● **Task statement**
Only one stretch of the listing below is wanted. Begin at the line that has "BAT3: 4.5V (plus", stop after the line that has "U7: 74HC595 -> 74HCT595", and repeat every line in between exactly.

● **Data listing**
= = = =

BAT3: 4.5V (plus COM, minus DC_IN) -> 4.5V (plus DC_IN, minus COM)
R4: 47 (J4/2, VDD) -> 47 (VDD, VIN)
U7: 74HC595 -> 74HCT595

= = = =

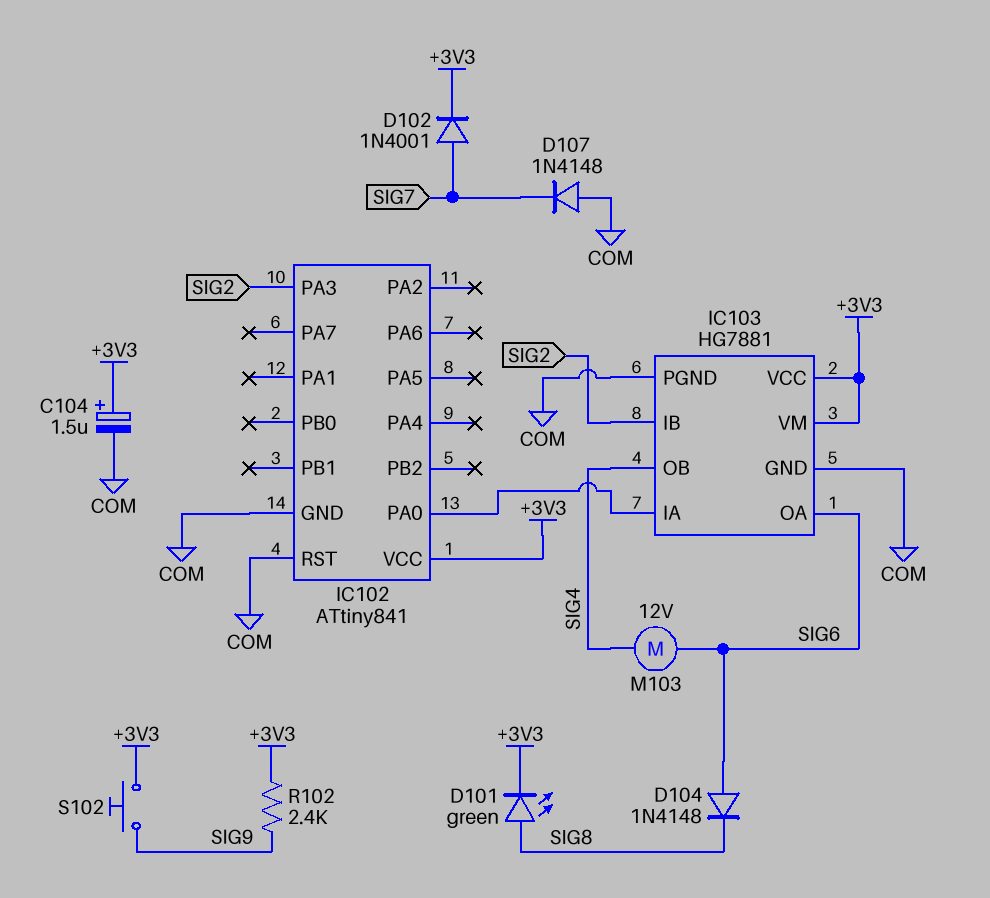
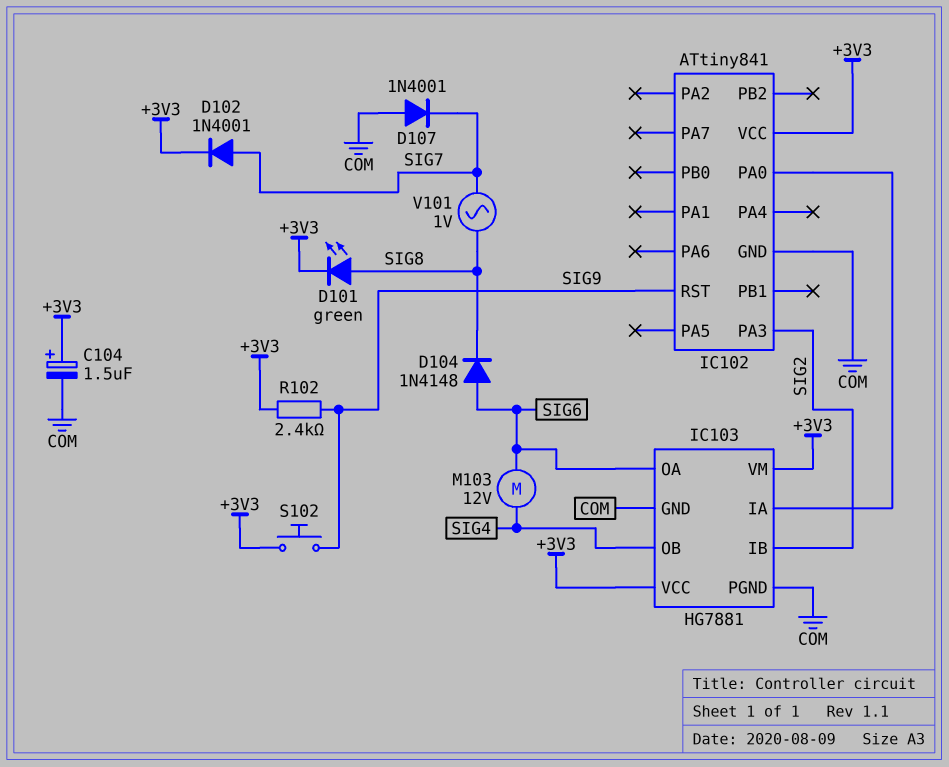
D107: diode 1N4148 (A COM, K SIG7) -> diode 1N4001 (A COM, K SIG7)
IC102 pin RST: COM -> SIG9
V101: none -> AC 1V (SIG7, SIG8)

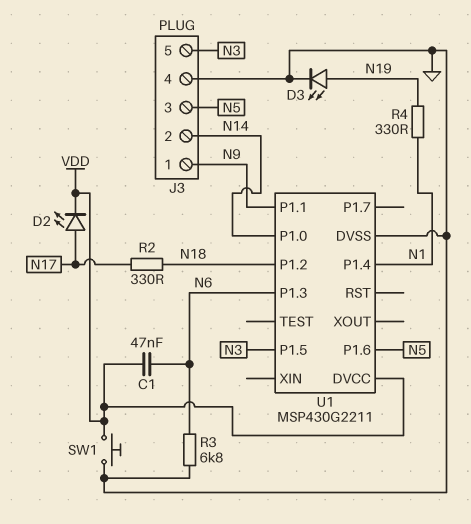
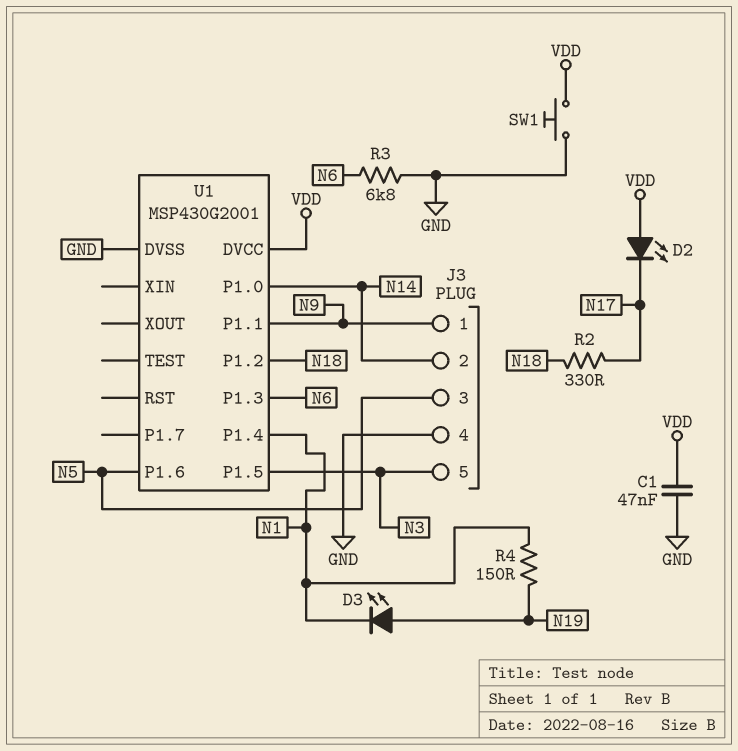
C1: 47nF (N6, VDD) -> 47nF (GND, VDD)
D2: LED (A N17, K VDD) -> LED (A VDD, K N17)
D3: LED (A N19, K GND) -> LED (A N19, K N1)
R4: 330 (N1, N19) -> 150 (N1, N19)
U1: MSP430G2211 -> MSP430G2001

= = = =

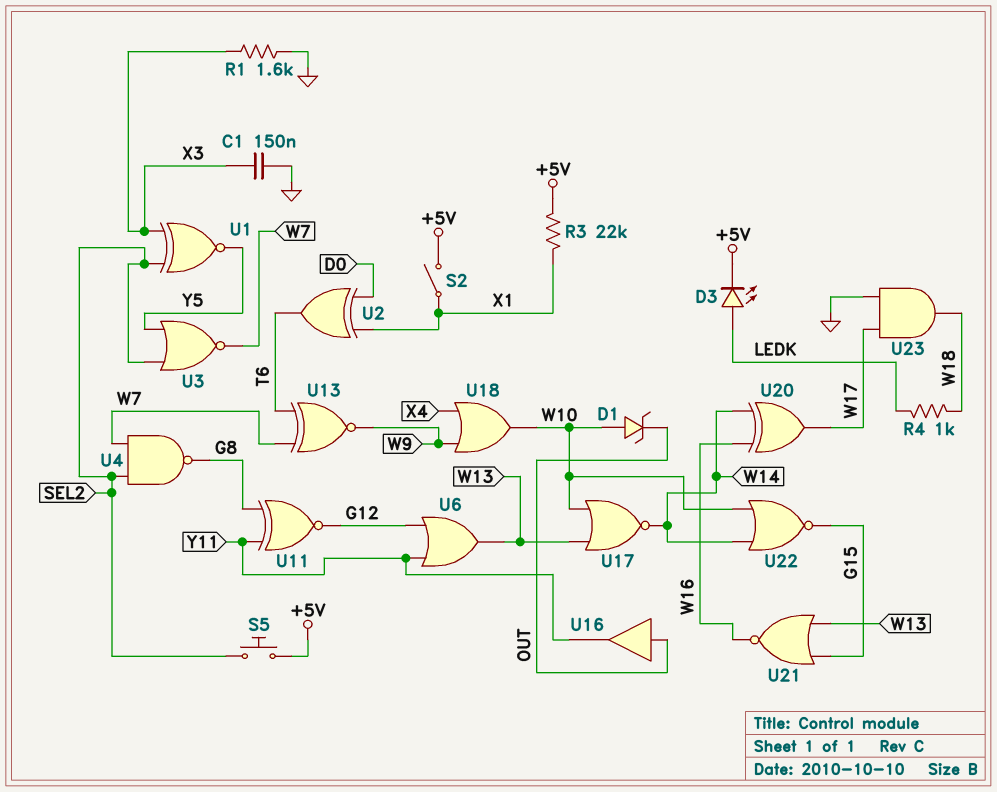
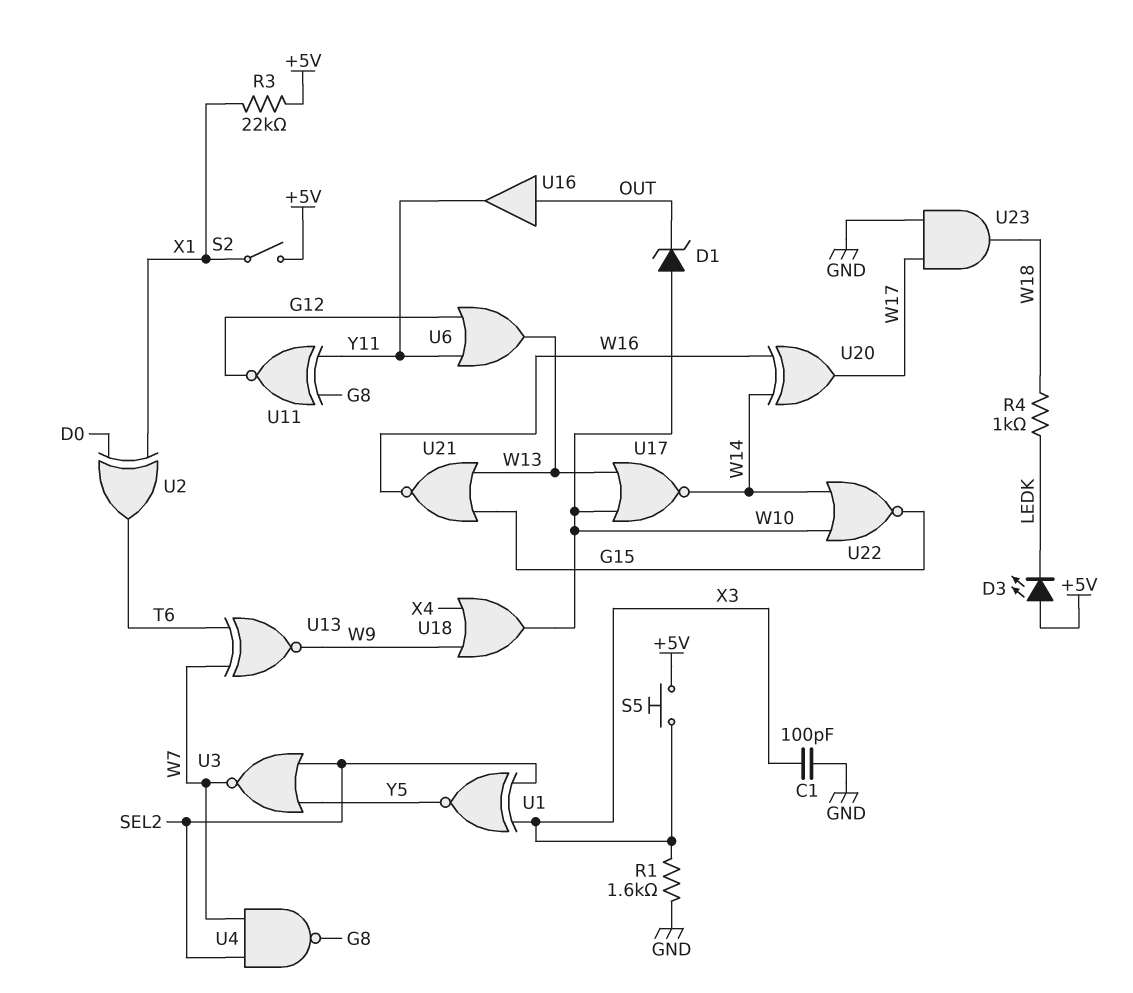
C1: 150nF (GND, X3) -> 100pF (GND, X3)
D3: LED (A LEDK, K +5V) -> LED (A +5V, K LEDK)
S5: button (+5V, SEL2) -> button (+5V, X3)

= = = =

● **Written reply**
BAT3: 4.5V (plus COM, minus DC_IN) -> 4.5V (plus DC_IN, minus COM)
R4: 47 (J4/2, VDD) -> 47 (VDD, VIN)
U7: 74HC595 -> 74HCT595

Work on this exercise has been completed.